##### SOURCE MATERIAL #####

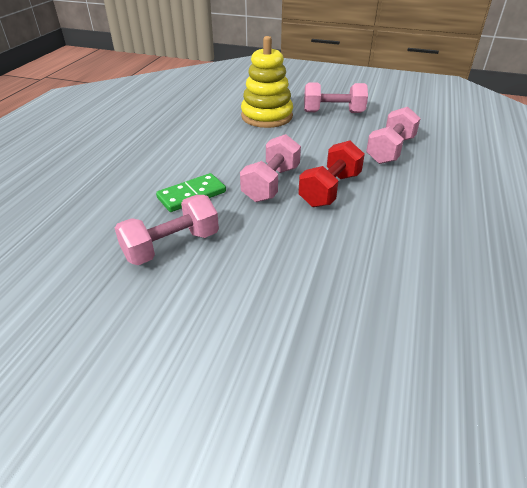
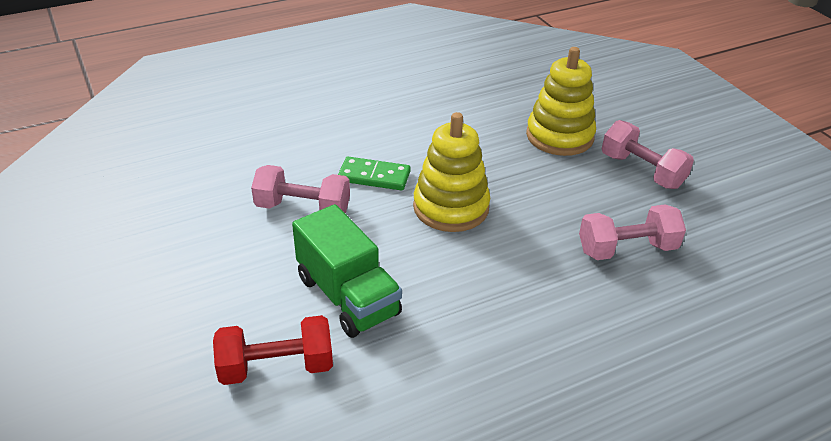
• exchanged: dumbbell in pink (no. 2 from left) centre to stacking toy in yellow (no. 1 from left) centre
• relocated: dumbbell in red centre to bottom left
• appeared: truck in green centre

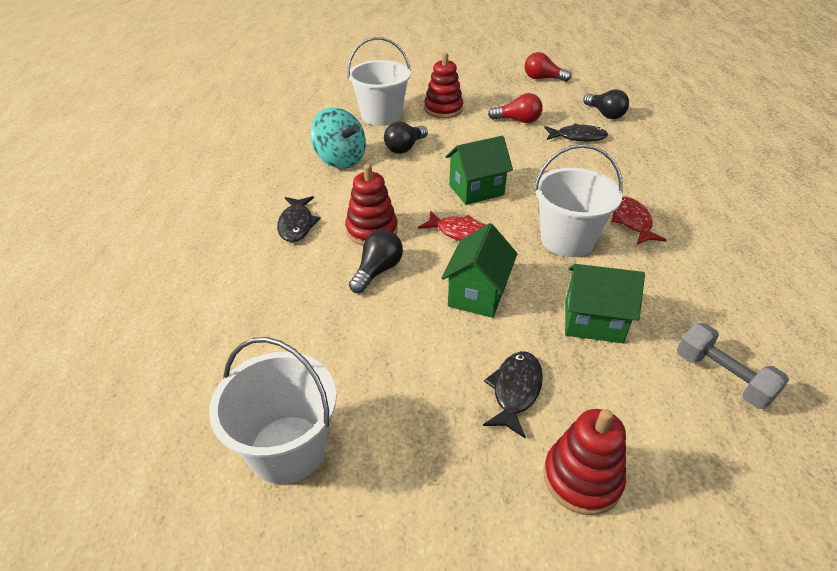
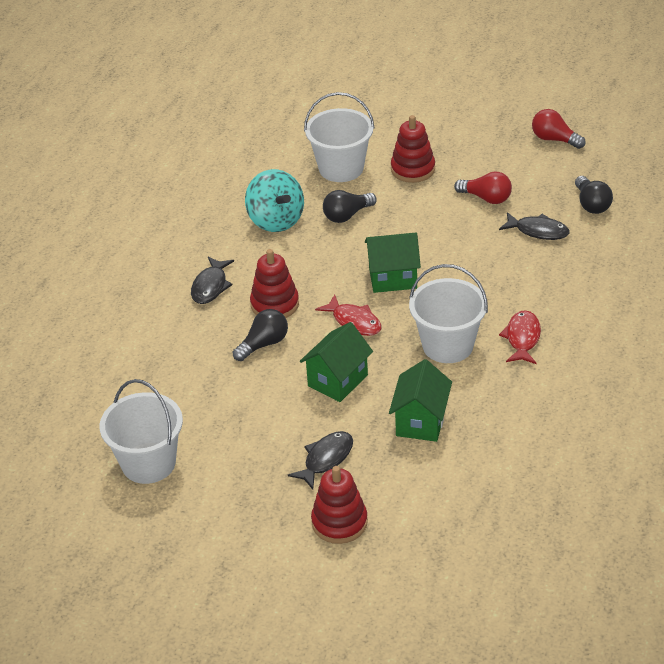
• spun: house in green (no. 3 from left) middle right = centre 75 degrees clockwise
• missing: dumbbell in grey middle right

#####

WHAT THE TASK ASKS: Restate each entry word for word; pictures stay out of the copy.

RESULT FOR THIS TASK:
• exchanged: dumbbell in pink (no. 2 from left) centre to stacking toy in yellow (no. 1 from left) centre
• relocated: dumbbell in red centre to bottom left
• appeared: truck in green centre

• spun: house in green (no. 3 from left) middle right = centre 75 degrees clockwise
• missing: dumbbell in grey middle right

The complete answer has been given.